■ RECORDS FOR THE EXERCISE:
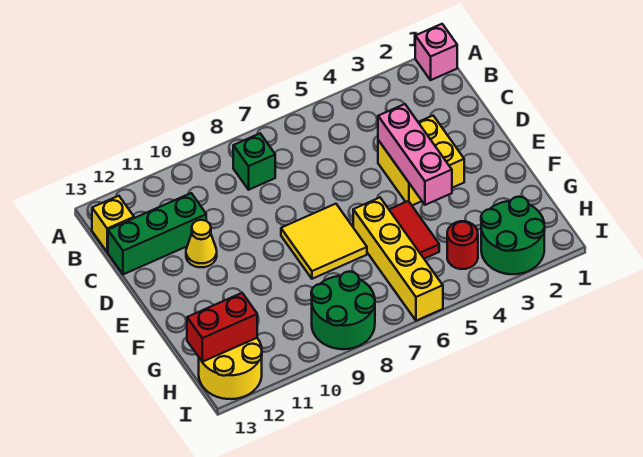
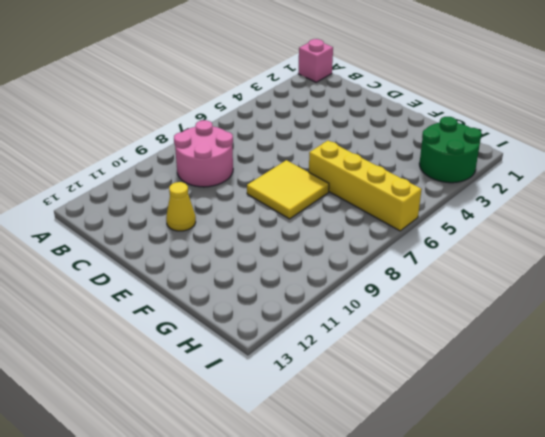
pink round brick B8:C9 level 1 -> green brick B8 level 1
none -> yellow brick B13 level 1
none -> green brick C11:C13 level 1
none -> yellow brick D3:E4 level 1

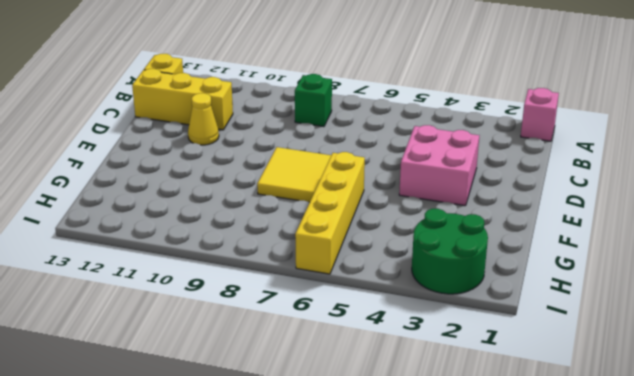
yellow brick C11:C13 level 1 -> green brick C11:C13 level 1
pink brick D3:E4 level 1 -> yellow brick D3:E4 level 1
none -> red tile F5:G5 level 1
none -> red round brick H4 level 1
none -> green round brick H8:I9 level 1

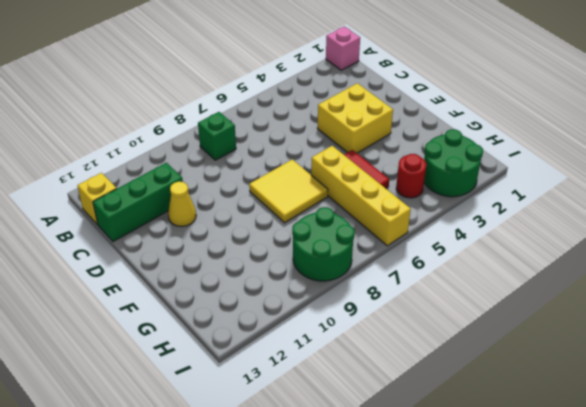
none -> yellow round brick H12:I13 level 1
none -> pink brick D4:F4 level 2
none -> red brick H12:H13 level 2

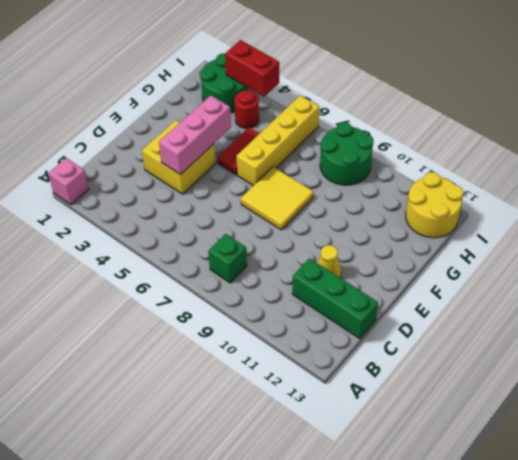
red brick I3:I4 level 2 -> red brick H12:H13 level 2
none -> yellow brick B13 level 1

■ PROBLEM STATEMENT:
Excluding pictures, copy exactly the lines from the line containing "none -> green brick C11:C13 level 1" through the last line of the data, inclusive.

■ ANSWER FOR THIS EXERCISE:
none -> green brick C11:C13 level 1
none -> yellow brick D3:E4 level 1

yellow brick C11:C13 level 1 -> green brick C11:C13 level 1
pink brick D3:E4 level 1 -> yellow brick D3:E4 level 1
none -> red tile F5:G5 level 1
none -> red round brick H4 level 1
none -> green round brick H8:I9 level 1

none -> yellow round brick H12:I13 level 1
none -> pink brick D4:F4 level 2
none -> red brick H12:H13 level 2

red brick I3:I4 level 2 -> red brick H12:H13 level 2
none -> yellow brick B13 level 1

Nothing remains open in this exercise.